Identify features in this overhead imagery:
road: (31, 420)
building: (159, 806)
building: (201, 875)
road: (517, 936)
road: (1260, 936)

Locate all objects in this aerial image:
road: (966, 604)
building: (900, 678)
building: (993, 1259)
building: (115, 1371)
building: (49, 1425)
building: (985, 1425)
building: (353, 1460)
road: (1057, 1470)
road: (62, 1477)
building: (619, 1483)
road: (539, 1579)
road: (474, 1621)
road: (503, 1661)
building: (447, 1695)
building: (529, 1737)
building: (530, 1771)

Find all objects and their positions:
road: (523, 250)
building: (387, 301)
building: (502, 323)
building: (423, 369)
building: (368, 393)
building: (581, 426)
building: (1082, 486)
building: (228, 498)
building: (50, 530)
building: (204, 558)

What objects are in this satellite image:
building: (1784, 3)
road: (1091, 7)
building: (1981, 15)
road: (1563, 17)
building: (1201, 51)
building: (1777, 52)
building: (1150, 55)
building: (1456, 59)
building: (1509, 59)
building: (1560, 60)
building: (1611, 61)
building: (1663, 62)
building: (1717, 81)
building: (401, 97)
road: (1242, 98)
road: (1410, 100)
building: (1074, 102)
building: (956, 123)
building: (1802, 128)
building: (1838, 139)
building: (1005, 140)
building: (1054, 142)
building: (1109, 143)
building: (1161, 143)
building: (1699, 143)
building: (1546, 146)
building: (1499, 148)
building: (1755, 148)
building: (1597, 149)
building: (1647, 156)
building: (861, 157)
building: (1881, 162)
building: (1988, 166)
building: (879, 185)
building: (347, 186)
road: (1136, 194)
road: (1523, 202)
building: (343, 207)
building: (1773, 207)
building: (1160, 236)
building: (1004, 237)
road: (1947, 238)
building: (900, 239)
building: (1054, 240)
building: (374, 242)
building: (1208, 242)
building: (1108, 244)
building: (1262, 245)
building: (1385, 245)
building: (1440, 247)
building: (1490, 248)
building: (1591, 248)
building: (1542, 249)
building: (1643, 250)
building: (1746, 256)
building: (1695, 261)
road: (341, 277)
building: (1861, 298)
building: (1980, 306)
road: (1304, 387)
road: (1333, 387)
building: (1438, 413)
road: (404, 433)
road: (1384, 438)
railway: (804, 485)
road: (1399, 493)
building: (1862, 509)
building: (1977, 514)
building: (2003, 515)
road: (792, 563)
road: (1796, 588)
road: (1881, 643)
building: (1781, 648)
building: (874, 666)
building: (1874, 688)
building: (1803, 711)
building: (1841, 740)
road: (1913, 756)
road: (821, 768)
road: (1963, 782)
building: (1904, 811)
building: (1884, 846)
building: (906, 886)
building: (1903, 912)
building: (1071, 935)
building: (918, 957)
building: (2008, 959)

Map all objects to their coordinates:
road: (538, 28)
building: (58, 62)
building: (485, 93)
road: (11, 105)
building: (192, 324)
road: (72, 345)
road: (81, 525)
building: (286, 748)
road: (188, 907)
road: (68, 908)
------------------------
• **What you should do**:
Examine the listing and count its lines containing the word "objects". State the count alone.

• **Your response**:
4